▶ EXERCISE DETAILS
Word for word, print all of the entries below.

▶ GIVEN RECORDS
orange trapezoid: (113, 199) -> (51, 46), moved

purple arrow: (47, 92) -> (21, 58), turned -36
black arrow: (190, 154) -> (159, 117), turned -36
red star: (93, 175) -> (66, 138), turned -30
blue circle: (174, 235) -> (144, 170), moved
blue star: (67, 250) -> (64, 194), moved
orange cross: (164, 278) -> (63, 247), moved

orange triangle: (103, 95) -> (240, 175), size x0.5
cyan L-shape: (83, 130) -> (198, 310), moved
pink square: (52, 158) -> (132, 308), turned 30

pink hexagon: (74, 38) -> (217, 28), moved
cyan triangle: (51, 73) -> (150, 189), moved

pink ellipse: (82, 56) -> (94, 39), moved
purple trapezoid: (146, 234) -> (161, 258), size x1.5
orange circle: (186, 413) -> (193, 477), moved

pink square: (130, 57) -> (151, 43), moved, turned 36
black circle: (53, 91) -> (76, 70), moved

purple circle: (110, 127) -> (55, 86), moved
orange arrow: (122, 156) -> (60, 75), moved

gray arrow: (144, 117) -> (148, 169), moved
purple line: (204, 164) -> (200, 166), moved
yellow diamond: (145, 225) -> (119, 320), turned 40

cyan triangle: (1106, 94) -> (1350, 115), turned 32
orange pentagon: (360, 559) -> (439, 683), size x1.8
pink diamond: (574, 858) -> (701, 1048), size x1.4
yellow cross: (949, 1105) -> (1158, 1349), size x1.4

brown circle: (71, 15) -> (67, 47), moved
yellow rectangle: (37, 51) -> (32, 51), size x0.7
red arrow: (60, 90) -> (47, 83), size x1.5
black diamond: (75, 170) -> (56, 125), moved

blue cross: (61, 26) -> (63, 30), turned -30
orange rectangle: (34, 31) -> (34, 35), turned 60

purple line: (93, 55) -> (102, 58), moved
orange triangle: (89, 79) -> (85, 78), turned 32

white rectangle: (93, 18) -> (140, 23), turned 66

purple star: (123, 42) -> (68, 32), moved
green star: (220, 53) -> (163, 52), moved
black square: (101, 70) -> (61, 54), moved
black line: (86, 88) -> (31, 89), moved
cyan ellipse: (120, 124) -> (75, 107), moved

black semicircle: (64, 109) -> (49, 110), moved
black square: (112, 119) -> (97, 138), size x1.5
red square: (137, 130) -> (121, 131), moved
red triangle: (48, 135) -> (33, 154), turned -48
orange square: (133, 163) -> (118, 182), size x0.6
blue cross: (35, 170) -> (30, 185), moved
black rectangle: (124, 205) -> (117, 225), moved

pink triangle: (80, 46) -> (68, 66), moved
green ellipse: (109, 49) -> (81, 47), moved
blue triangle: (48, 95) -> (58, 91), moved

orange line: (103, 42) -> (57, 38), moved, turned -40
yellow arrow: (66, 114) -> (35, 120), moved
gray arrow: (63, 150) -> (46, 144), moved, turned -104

▶ ANSWER SECTION
orange trapezoid: (113, 199) -> (51, 46), moved

purple arrow: (47, 92) -> (21, 58), turned -36
black arrow: (190, 154) -> (159, 117), turned -36
red star: (93, 175) -> (66, 138), turned -30
blue circle: (174, 235) -> (144, 170), moved
blue star: (67, 250) -> (64, 194), moved
orange cross: (164, 278) -> (63, 247), moved

orange triangle: (103, 95) -> (240, 175), size x0.5
cyan L-shape: (83, 130) -> (198, 310), moved
pink square: (52, 158) -> (132, 308), turned 30

pink hexagon: (74, 38) -> (217, 28), moved
cyan triangle: (51, 73) -> (150, 189), moved

pink ellipse: (82, 56) -> (94, 39), moved
purple trapezoid: (146, 234) -> (161, 258), size x1.5
orange circle: (186, 413) -> (193, 477), moved

pink square: (130, 57) -> (151, 43), moved, turned 36
black circle: (53, 91) -> (76, 70), moved

purple circle: (110, 127) -> (55, 86), moved
orange arrow: (122, 156) -> (60, 75), moved

gray arrow: (144, 117) -> (148, 169), moved
purple line: (204, 164) -> (200, 166), moved
yellow diamond: (145, 225) -> (119, 320), turned 40

cyan triangle: (1106, 94) -> (1350, 115), turned 32
orange pentagon: (360, 559) -> (439, 683), size x1.8
pink diamond: (574, 858) -> (701, 1048), size x1.4
yellow cross: (949, 1105) -> (1158, 1349), size x1.4

brown circle: (71, 15) -> (67, 47), moved
yellow rectangle: (37, 51) -> (32, 51), size x0.7
red arrow: (60, 90) -> (47, 83), size x1.5
black diamond: (75, 170) -> (56, 125), moved

blue cross: (61, 26) -> (63, 30), turned -30
orange rectangle: (34, 31) -> (34, 35), turned 60

purple line: (93, 55) -> (102, 58), moved
orange triangle: (89, 79) -> (85, 78), turned 32

white rectangle: (93, 18) -> (140, 23), turned 66

purple star: (123, 42) -> (68, 32), moved
green star: (220, 53) -> (163, 52), moved
black square: (101, 70) -> (61, 54), moved
black line: (86, 88) -> (31, 89), moved
cyan ellipse: (120, 124) -> (75, 107), moved

black semicircle: (64, 109) -> (49, 110), moved
black square: (112, 119) -> (97, 138), size x1.5
red square: (137, 130) -> (121, 131), moved
red triangle: (48, 135) -> (33, 154), turned -48
orange square: (133, 163) -> (118, 182), size x0.6
blue cross: (35, 170) -> (30, 185), moved
black rectangle: (124, 205) -> (117, 225), moved

pink triangle: (80, 46) -> (68, 66), moved
green ellipse: (109, 49) -> (81, 47), moved
blue triangle: (48, 95) -> (58, 91), moved

orange line: (103, 42) -> (57, 38), moved, turned -40
yellow arrow: (66, 114) -> (35, 120), moved
gray arrow: (63, 150) -> (46, 144), moved, turned -104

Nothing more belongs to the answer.